Dataset excerpts:
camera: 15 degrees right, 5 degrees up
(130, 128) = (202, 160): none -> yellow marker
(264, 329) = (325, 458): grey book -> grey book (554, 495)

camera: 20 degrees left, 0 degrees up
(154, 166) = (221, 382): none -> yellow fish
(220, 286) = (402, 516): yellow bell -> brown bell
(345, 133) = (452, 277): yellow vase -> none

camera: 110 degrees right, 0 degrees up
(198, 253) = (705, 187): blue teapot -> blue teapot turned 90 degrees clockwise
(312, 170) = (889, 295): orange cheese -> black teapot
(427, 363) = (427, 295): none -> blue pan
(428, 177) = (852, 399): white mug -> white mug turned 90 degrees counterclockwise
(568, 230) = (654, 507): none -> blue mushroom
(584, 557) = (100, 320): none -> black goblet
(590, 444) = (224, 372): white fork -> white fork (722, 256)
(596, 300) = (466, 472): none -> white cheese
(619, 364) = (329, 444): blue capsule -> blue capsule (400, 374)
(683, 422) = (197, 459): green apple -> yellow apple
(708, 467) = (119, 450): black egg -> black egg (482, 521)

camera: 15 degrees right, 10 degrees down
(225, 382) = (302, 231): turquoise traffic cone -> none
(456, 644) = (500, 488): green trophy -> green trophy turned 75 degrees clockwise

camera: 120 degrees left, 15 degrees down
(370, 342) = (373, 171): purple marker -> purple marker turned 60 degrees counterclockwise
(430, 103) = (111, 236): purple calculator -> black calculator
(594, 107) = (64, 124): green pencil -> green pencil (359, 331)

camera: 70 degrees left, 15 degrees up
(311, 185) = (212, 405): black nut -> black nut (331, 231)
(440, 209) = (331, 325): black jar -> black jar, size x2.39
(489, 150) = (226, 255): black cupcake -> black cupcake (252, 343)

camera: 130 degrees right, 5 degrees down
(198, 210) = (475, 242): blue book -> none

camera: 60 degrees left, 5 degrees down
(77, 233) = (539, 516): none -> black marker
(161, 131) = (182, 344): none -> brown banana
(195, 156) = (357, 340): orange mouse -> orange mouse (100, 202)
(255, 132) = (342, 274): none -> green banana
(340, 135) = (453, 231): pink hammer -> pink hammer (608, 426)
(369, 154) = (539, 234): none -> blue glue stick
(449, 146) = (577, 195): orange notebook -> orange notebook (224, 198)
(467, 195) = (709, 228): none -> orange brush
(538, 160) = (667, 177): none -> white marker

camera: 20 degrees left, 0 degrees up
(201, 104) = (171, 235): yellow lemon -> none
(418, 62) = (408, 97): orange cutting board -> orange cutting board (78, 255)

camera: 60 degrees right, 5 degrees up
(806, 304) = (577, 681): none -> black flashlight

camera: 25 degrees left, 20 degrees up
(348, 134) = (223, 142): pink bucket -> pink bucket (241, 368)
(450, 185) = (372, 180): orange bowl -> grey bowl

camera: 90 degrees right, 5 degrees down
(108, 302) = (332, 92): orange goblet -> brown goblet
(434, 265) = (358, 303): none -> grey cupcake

Directions for this task:
Everything starting at the line containing "(255, 132) = (342, 274): none -> green banana" and ending at the line containing "camera: 25 degrees left, 20 degrees up" in the records above should be repeated exactly, and only that.

Answer box:
(255, 132) = (342, 274): none -> green banana
(340, 135) = (453, 231): pink hammer -> pink hammer (608, 426)
(369, 154) = (539, 234): none -> blue glue stick
(449, 146) = (577, 195): orange notebook -> orange notebook (224, 198)
(467, 195) = (709, 228): none -> orange brush
(538, 160) = (667, 177): none -> white marker

camera: 20 degrees left, 0 degrees up
(201, 104) = (171, 235): yellow lemon -> none
(418, 62) = (408, 97): orange cutting board -> orange cutting board (78, 255)

camera: 60 degrees right, 5 degrees up
(806, 304) = (577, 681): none -> black flashlight

camera: 25 degrees left, 20 degrees up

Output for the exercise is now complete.